- EXERCISE REQUIREMENTS
Each line of the records that includes "camera" should be found and copied.

[Object correspondence data]
□ □ □ □ □ □ □

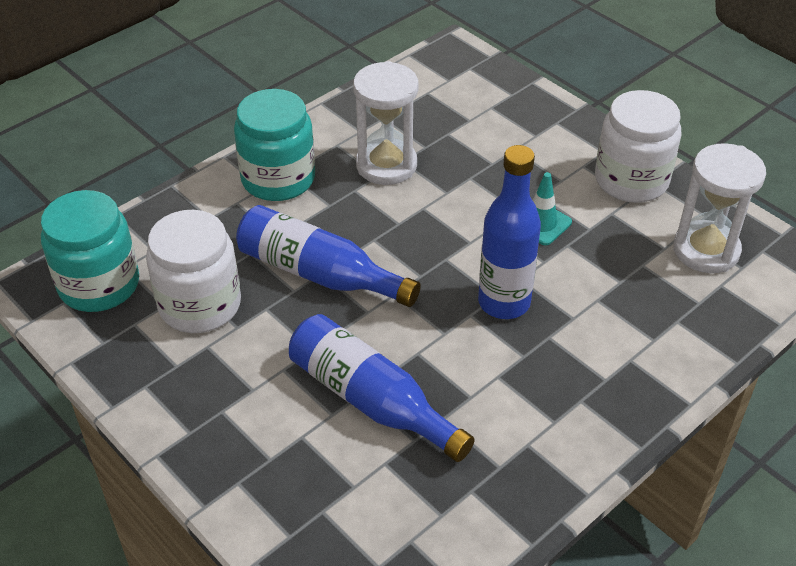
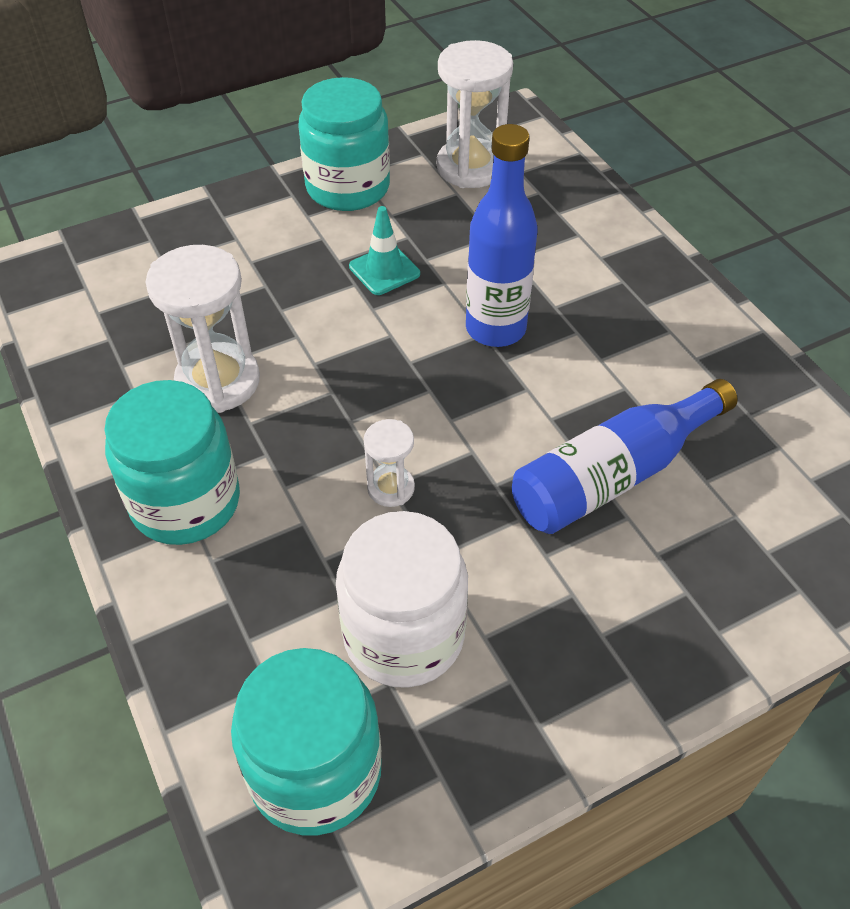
camera: 75 degrees left, 5 degrees up
blue bottle [236,205,421,307] -> white hourglass [364,419,415,507]
white jar [595,90,681,203] -> turquoise jar [298,77,390,211]

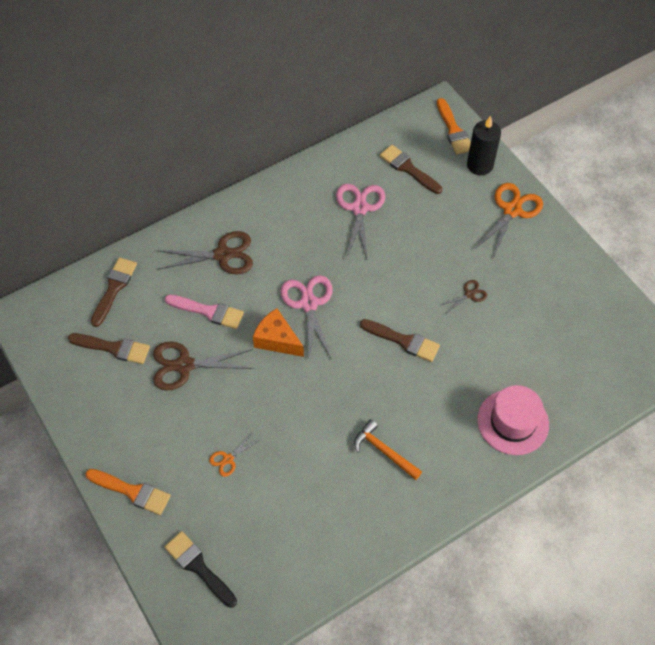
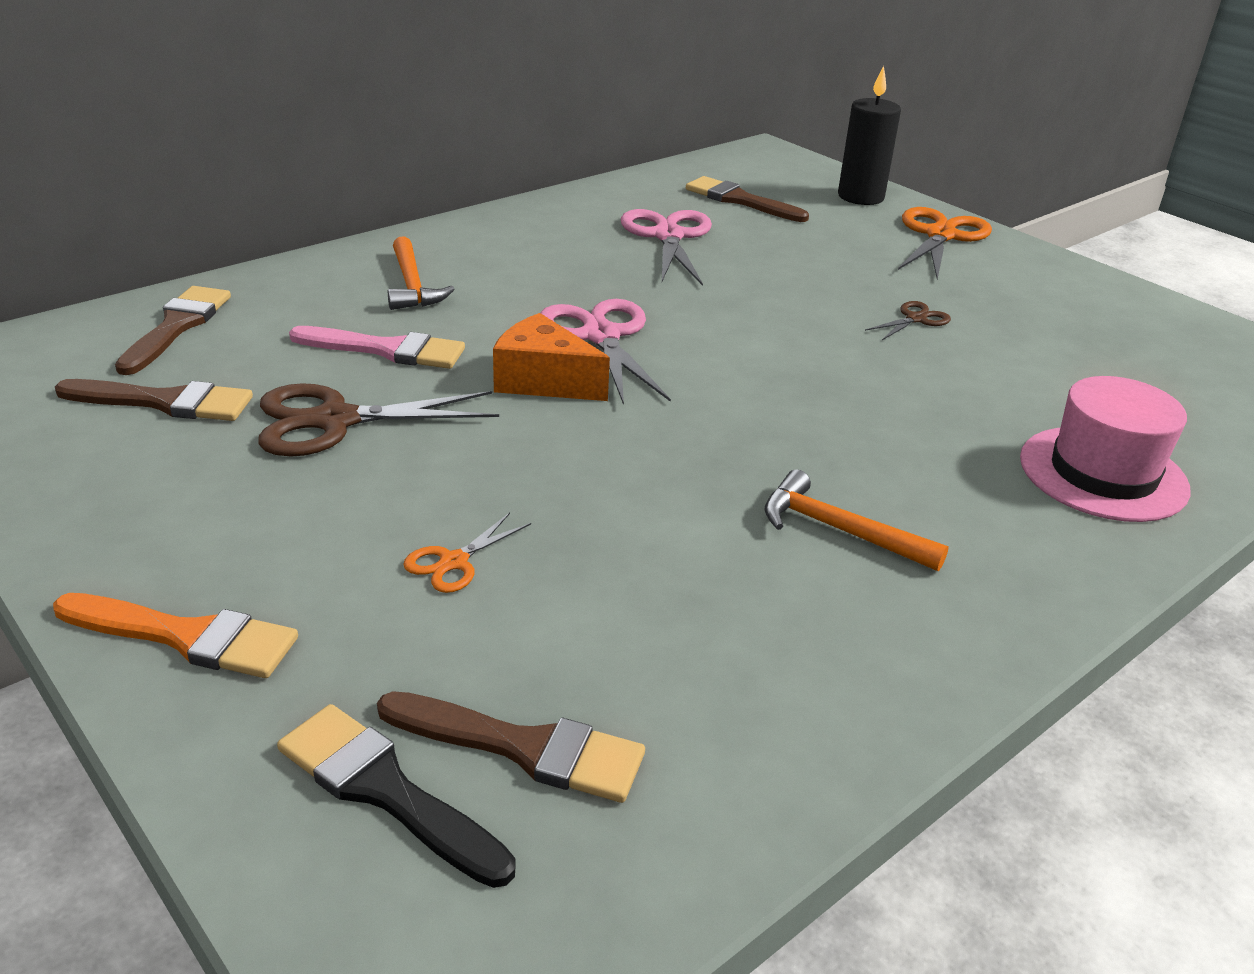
camera: 10 degrees left, 25 degrees down
brown scissors [159,231,253,274] -> orange hammer [388,236,454,310]
brown brush [360,319,440,362] -> brown brush moved to [377,691,645,803]
orange brush [437,98,471,155] -> none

□ □ □ □ □ □ □

- TASK SOLUTION
camera: 75 degrees left, 5 degrees up
camera: 10 degrees left, 25 degrees down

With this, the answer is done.